Activity =>
In the listing below, find the line containing "Requests: [463,327,502,358] ->" and the line containing "Ela: [105,646,144,685] ->". Repeat exactly those two lines and every line between them, nothing more.

Data for this exercise =>
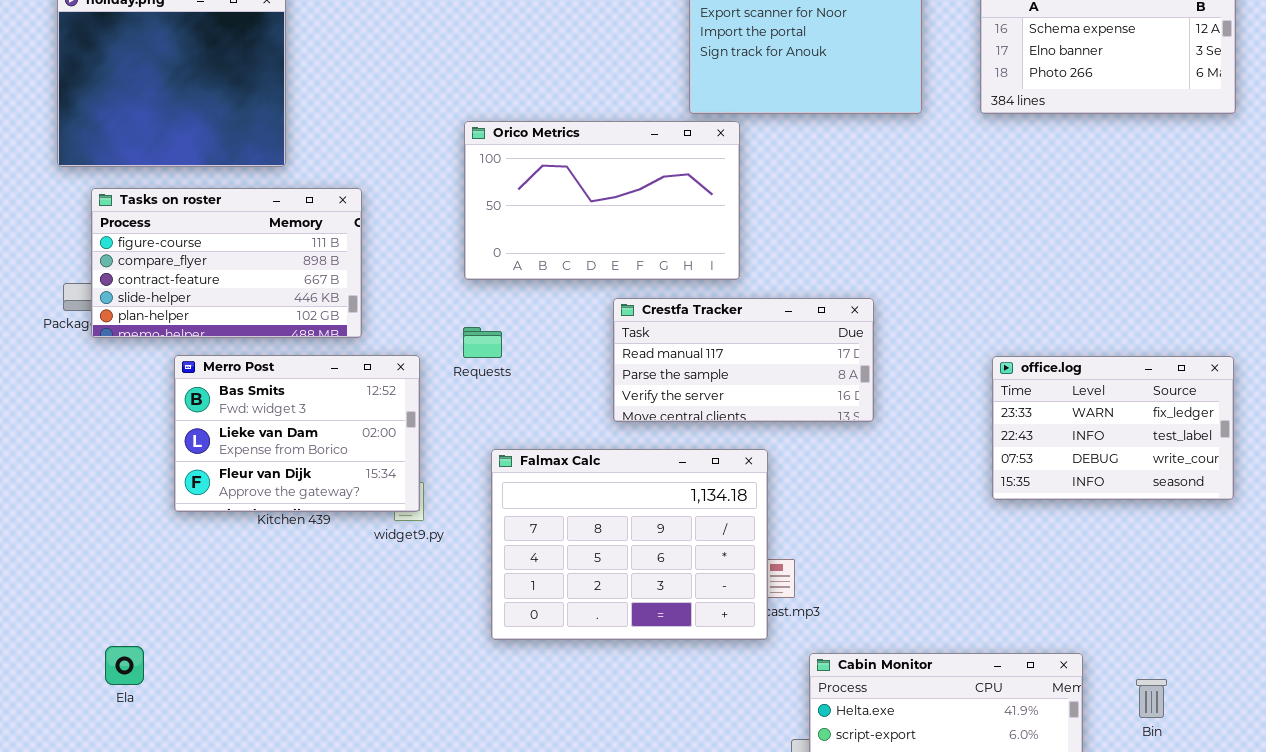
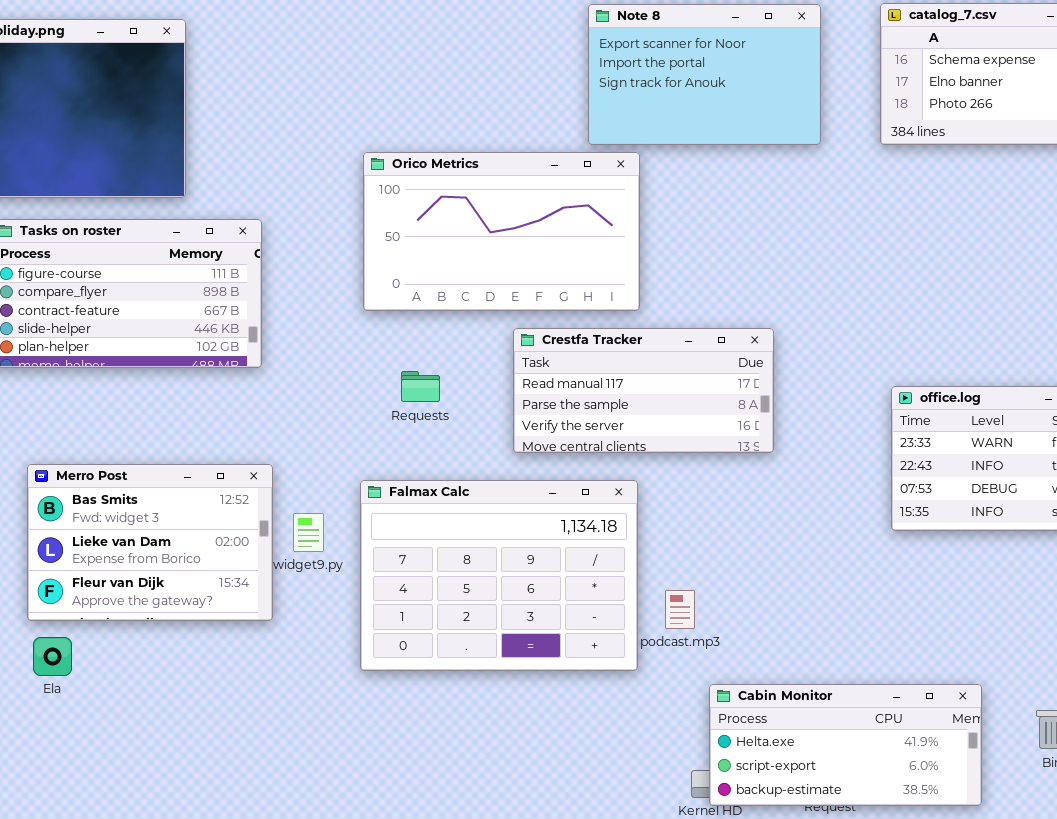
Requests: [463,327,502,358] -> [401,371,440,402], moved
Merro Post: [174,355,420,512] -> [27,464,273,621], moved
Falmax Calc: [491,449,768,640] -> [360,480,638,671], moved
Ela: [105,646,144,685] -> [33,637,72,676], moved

==

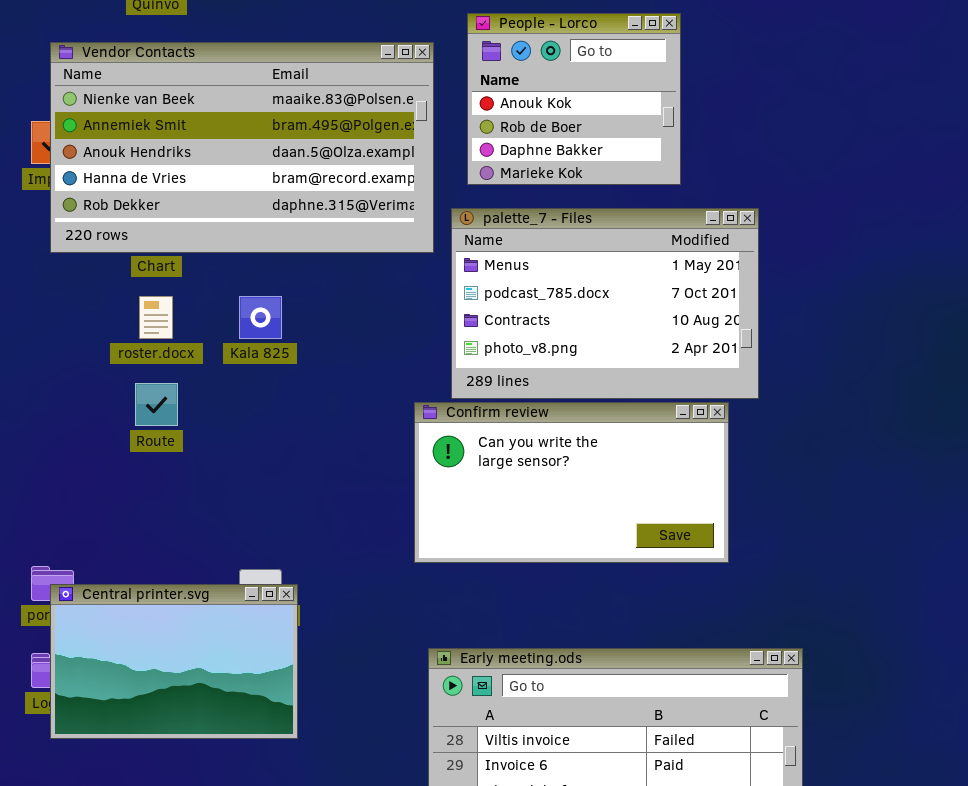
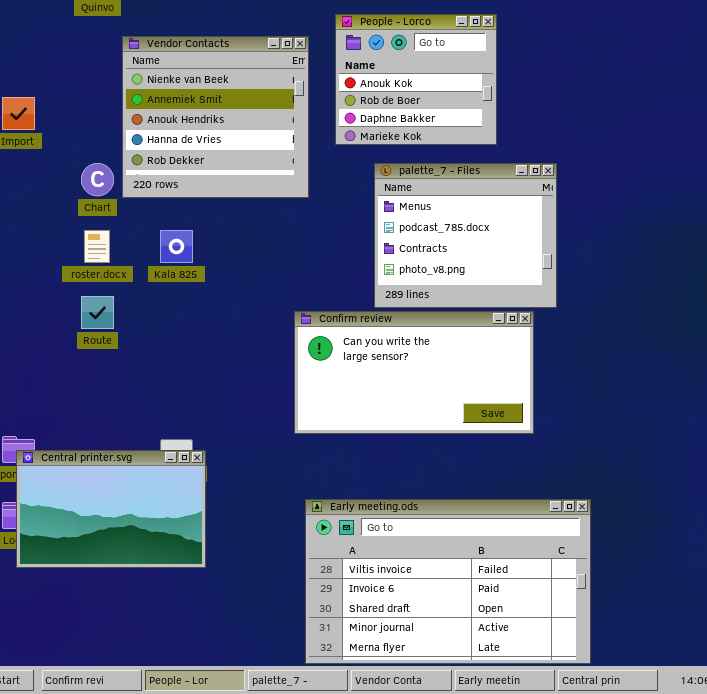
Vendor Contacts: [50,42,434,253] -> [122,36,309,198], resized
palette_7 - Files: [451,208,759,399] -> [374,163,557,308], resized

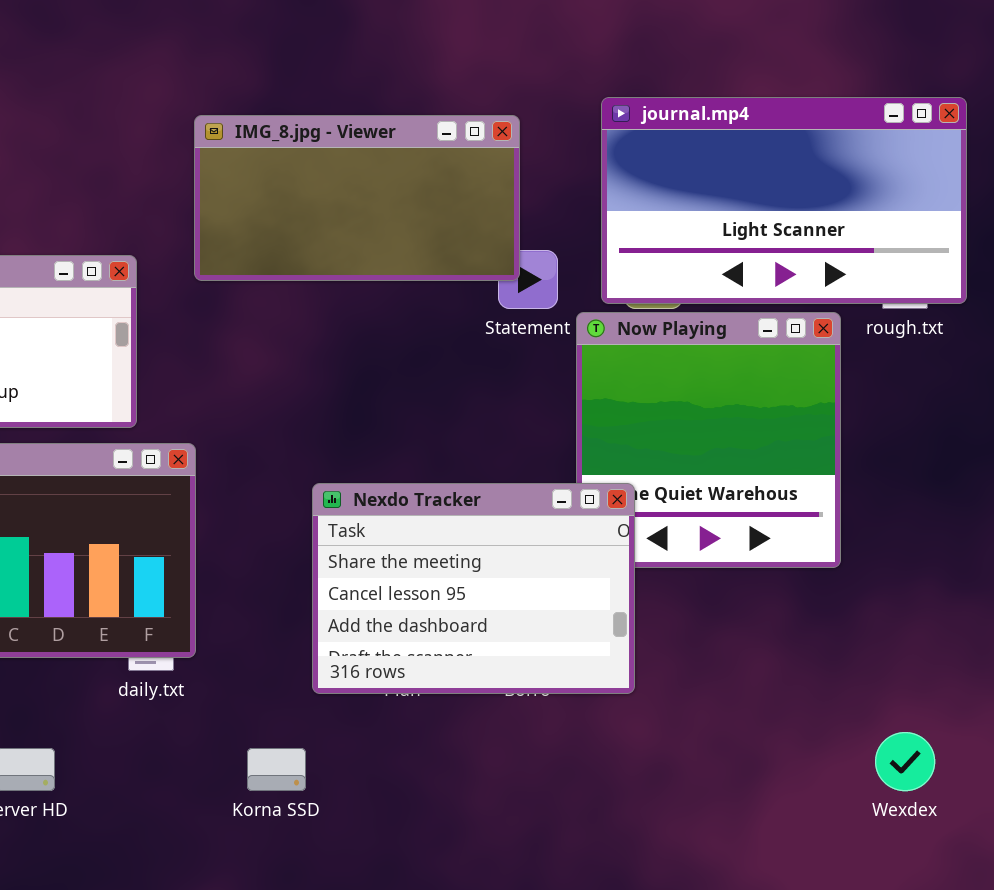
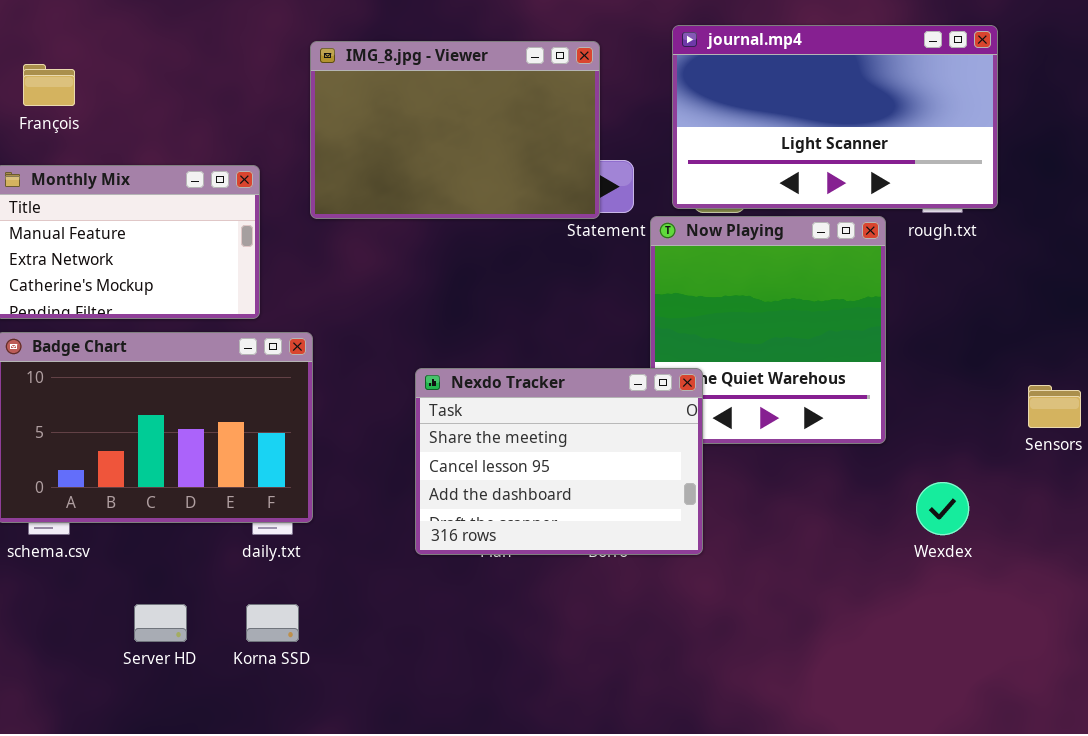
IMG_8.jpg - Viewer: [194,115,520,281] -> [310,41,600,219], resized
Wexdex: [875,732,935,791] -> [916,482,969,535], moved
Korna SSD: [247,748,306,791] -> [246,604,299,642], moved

Finished exercise =>
Requests: [463,327,502,358] -> [401,371,440,402], moved
Merro Post: [174,355,420,512] -> [27,464,273,621], moved
Falmax Calc: [491,449,768,640] -> [360,480,638,671], moved
Ela: [105,646,144,685] -> [33,637,72,676], moved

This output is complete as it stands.